(Version difference data)
□ □ □
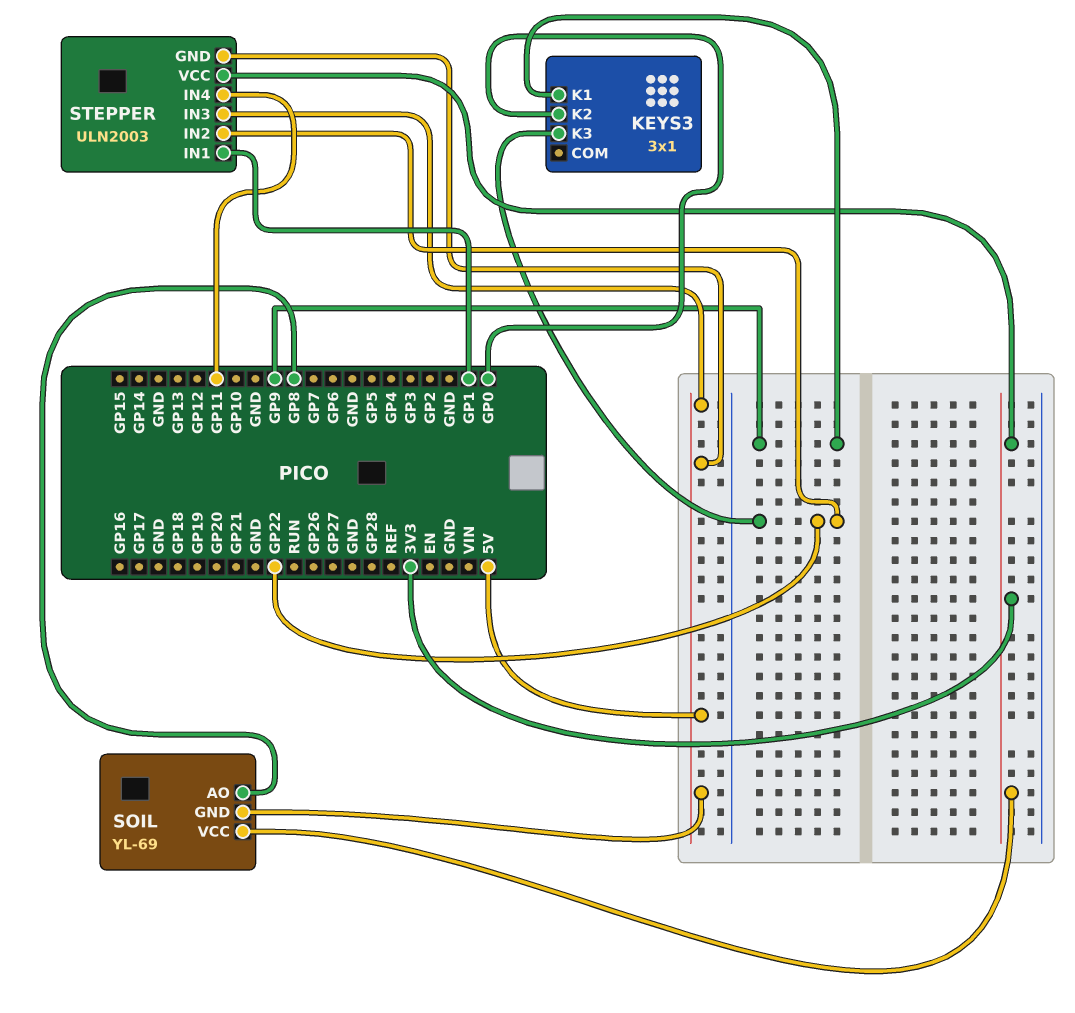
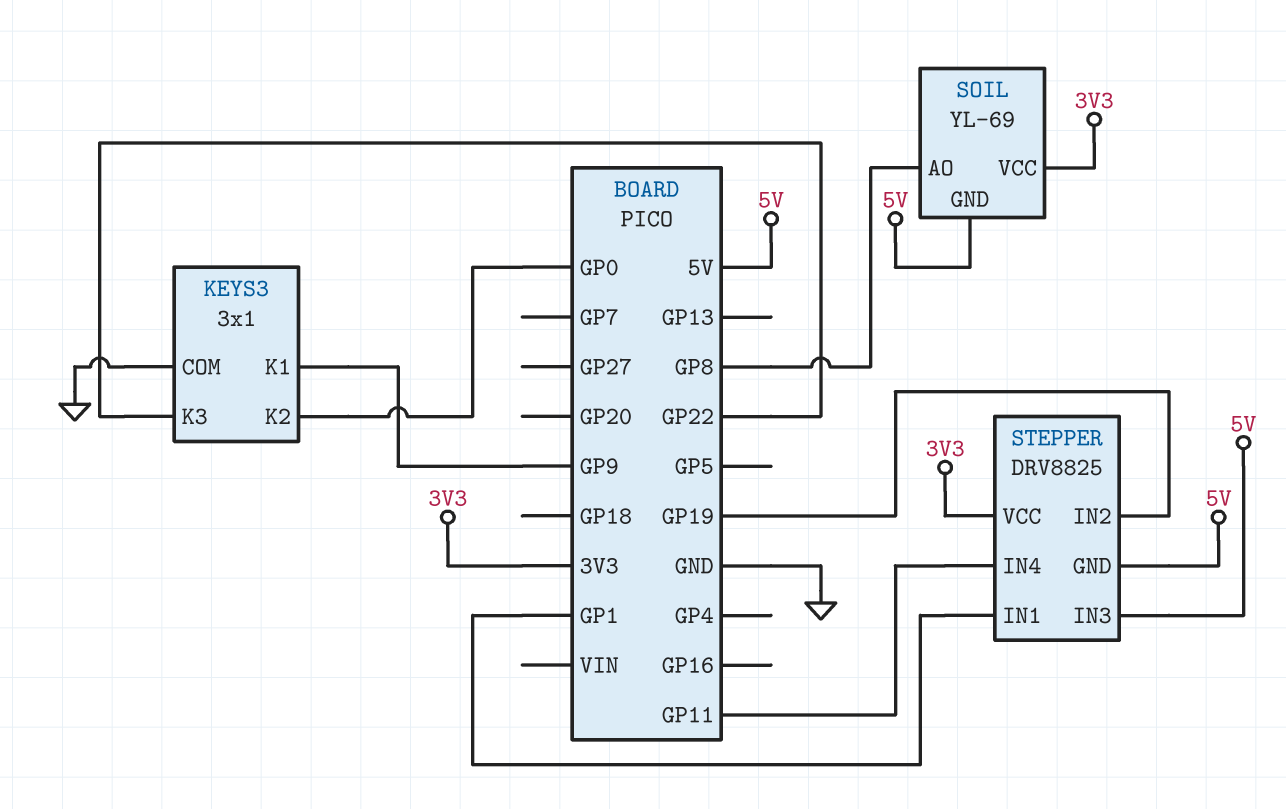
KEYS3 pin COM: none -> GND
STEPPER: ULN2003 -> DRV8825
STEPPER pin IN2: GP22 -> GP19

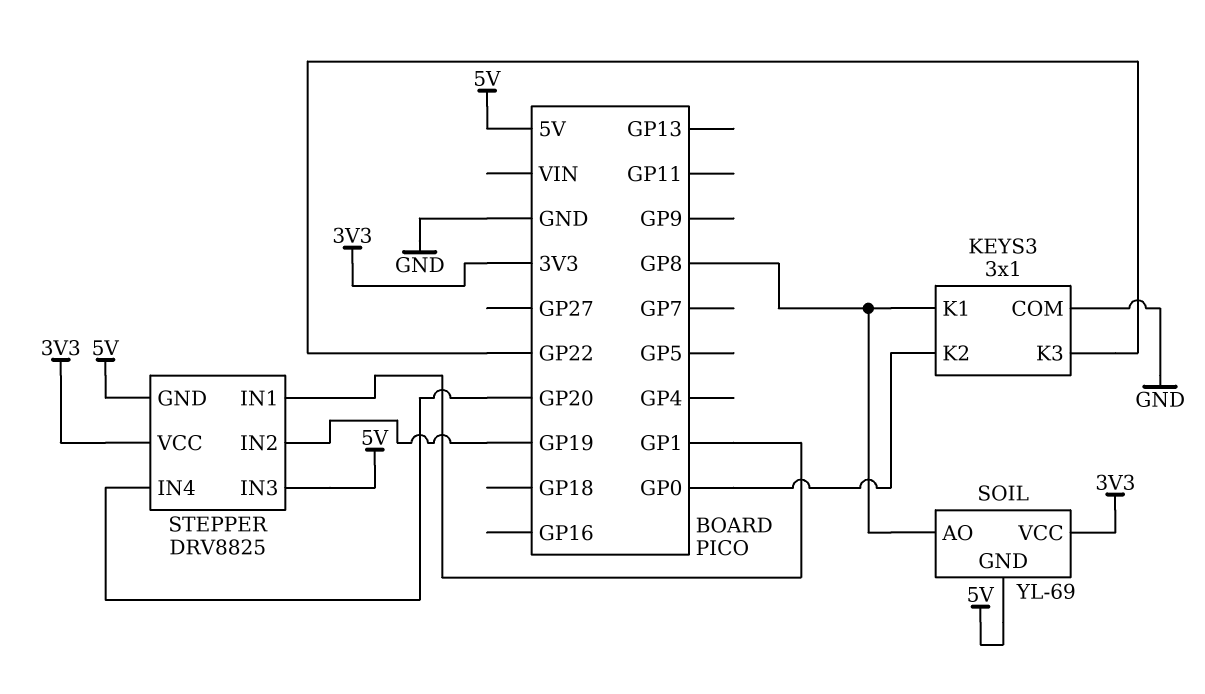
KEYS3 pin K1: GP9 -> GP8
STEPPER pin IN4: GP11 -> GP20

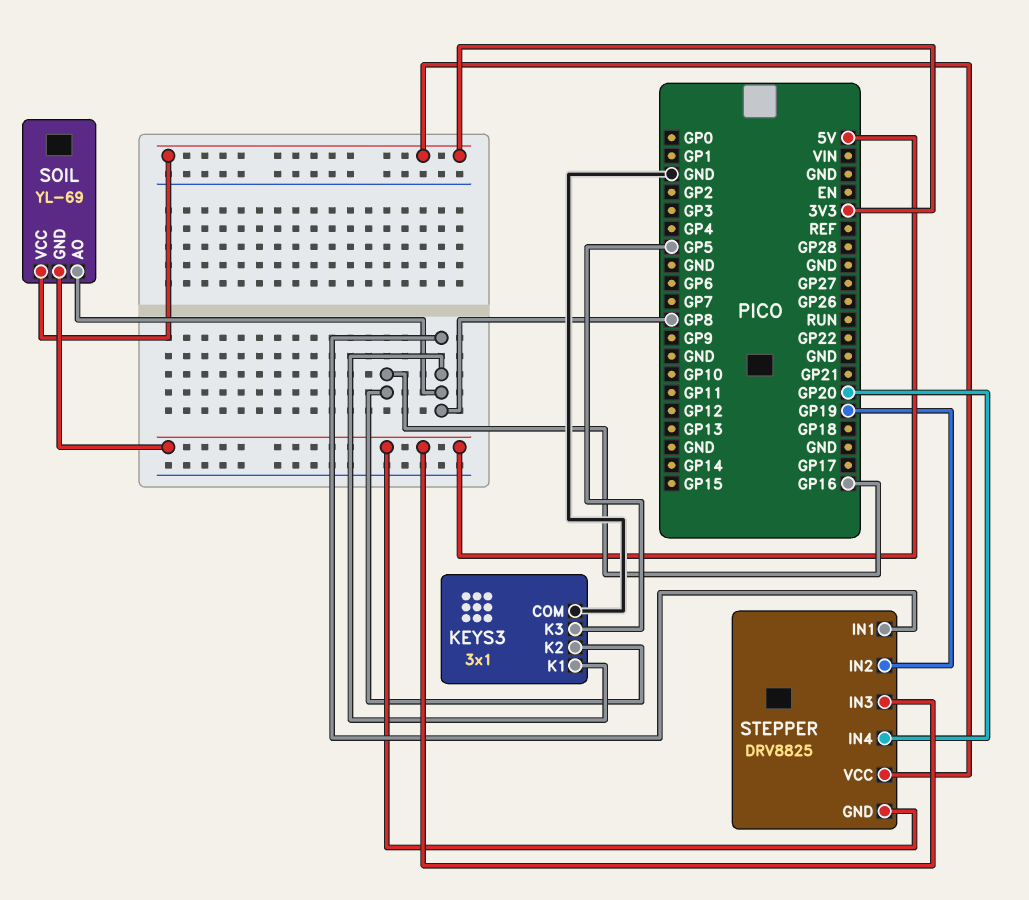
KEYS3 pin K2: GP0 -> GP16
KEYS3 pin K3: GP22 -> GP5
STEPPER pin IN1: GP1 -> GP8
□ □ □
Assigned task:
Restate each entry word for word; omit the pictures.

Task result:
KEYS3 pin COM: none -> GND
STEPPER: ULN2003 -> DRV8825
STEPPER pin IN2: GP22 -> GP19

KEYS3 pin K1: GP9 -> GP8
STEPPER pin IN4: GP11 -> GP20

KEYS3 pin K2: GP0 -> GP16
KEYS3 pin K3: GP22 -> GP5
STEPPER pin IN1: GP1 -> GP8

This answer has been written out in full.